[TASK TO COMPLETE]
The required output is the lines from the one with "[(51,384),(50,396),(54,397),(54,398),(58,399),(60,385),(51,384)]" through the end of the data, repeated verbatim, with no pictures included.

[Data extracted from a collection]
• • •
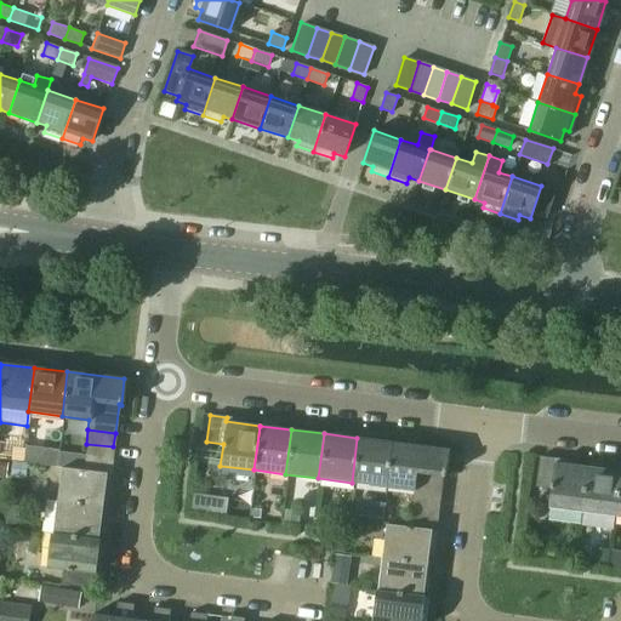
[(352,483),(383,486),(389,442),(357,438),(352,483)]
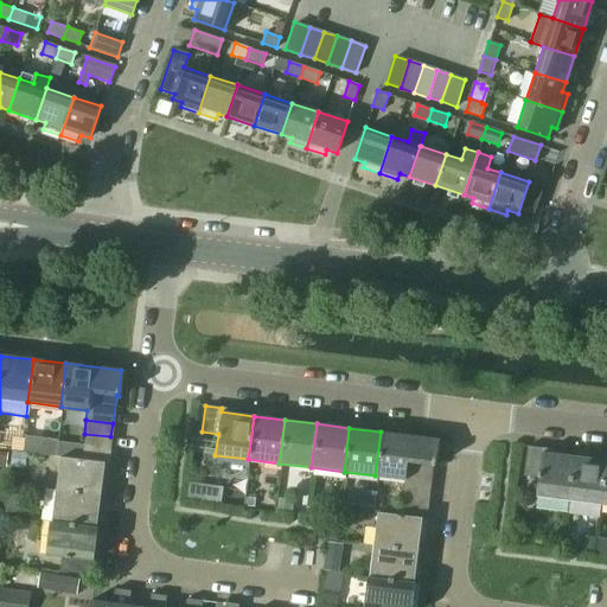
[(381,432),(375,475),(402,479),(403,474),(404,461),(432,465),(434,465),(438,439),(381,432)]
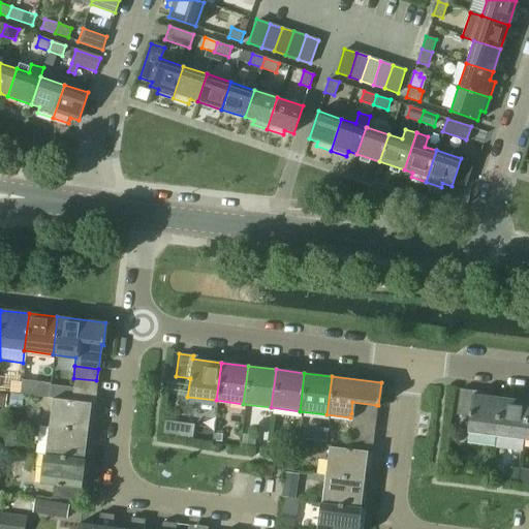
[(73,378),(72,390),(95,393),(96,380),(73,378)]
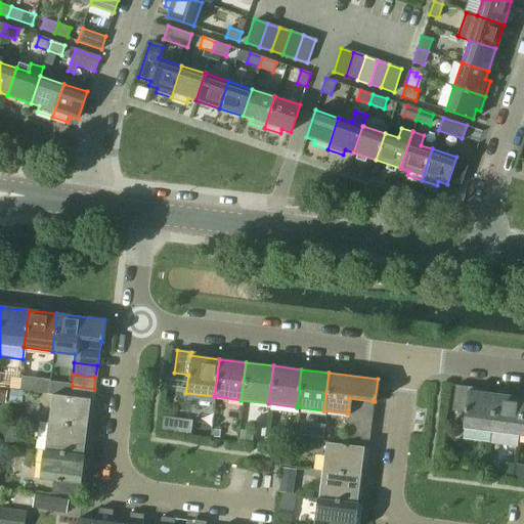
[(30,391),(32,378),(23,377),(22,388),(22,390),(30,391)]
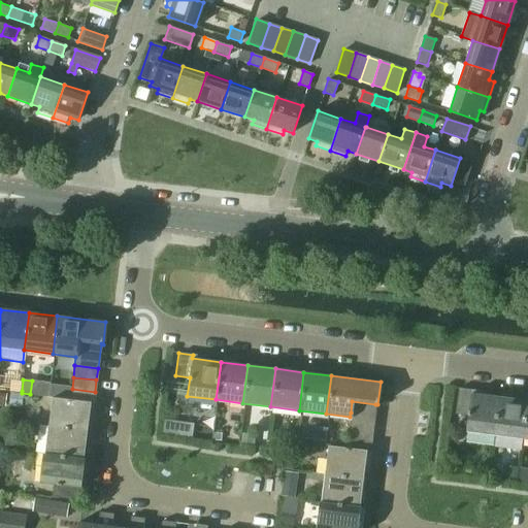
[(51,384),(50,396),(54,397),(54,398),(58,399),(60,385),(51,384)]
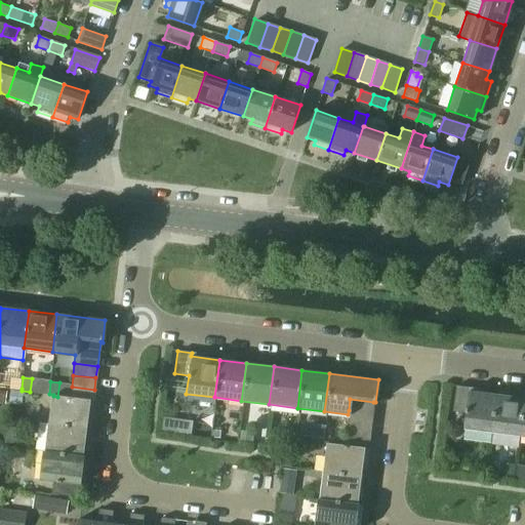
[(491,432),(496,395),(469,391),(469,387),(455,386),(452,411),(466,412),(463,429),(491,432)]
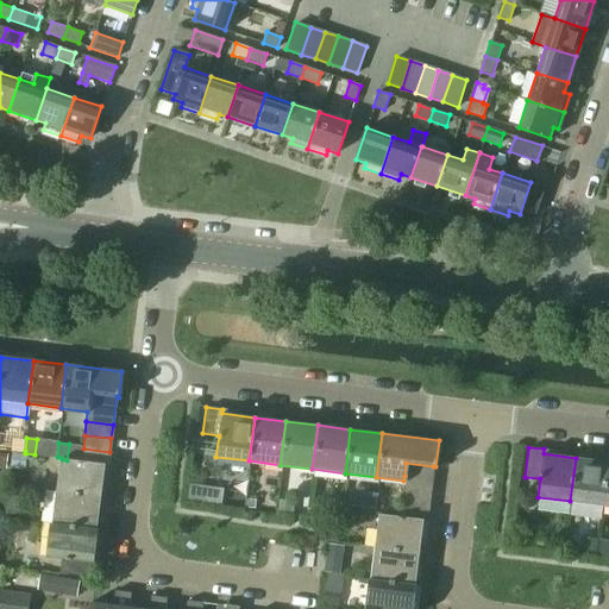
[(83,449),(81,462),(104,464),(108,465),(110,452),(83,449)]
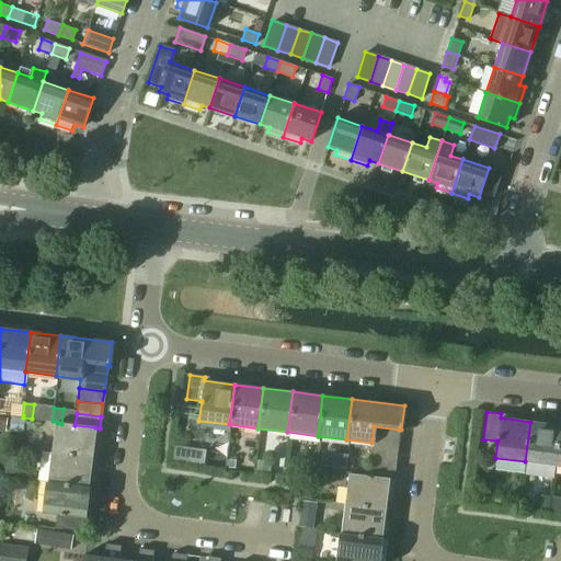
[(525,461),(554,466),(560,425),(530,422),(525,461)]
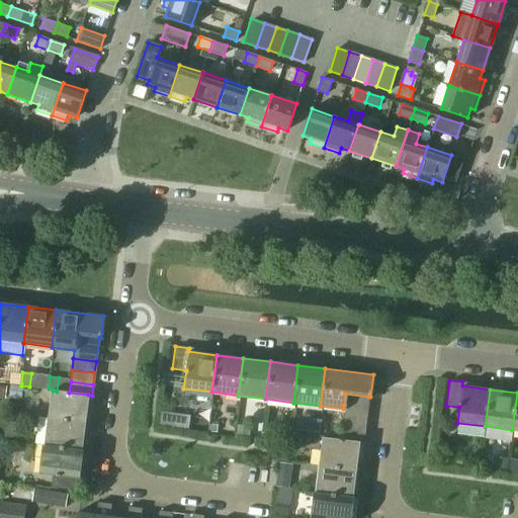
[(85,422),(88,395),(69,393),(57,392),(53,391),(51,391),(48,418),(85,422)]
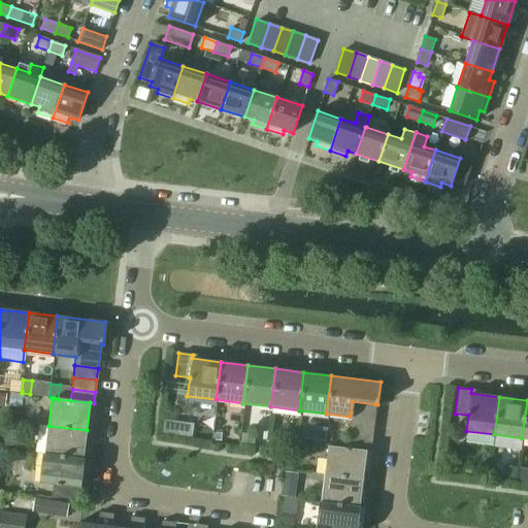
[(374,416),(375,404),(352,401),(351,413),(374,416)]
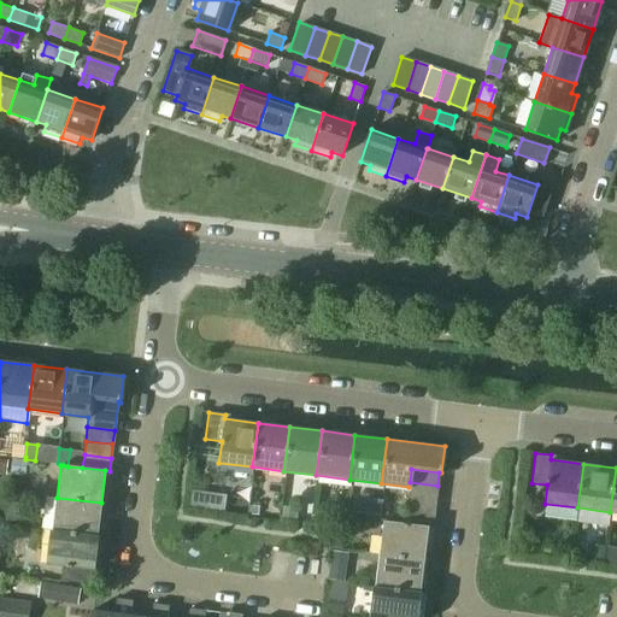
[(11,481),(10,492),(21,493),(22,482),(11,481)]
• • •
[ANSWER BOX]
[(51,384),(50,396),(54,397),(54,398),(58,399),(60,385),(51,384)]
[(491,432),(496,395),(469,391),(469,387),(455,386),(452,411),(466,412),(463,429),(491,432)]
[(83,449),(81,462),(104,464),(108,465),(110,452),(83,449)]
[(525,461),(554,466),(560,425),(530,422),(525,461)]
[(85,422),(88,395),(69,393),(57,392),(53,391),(51,391),(48,418),(85,422)]
[(374,416),(375,404),(352,401),(351,413),(374,416)]
[(11,481),(10,492),(21,493),(22,482),(11,481)]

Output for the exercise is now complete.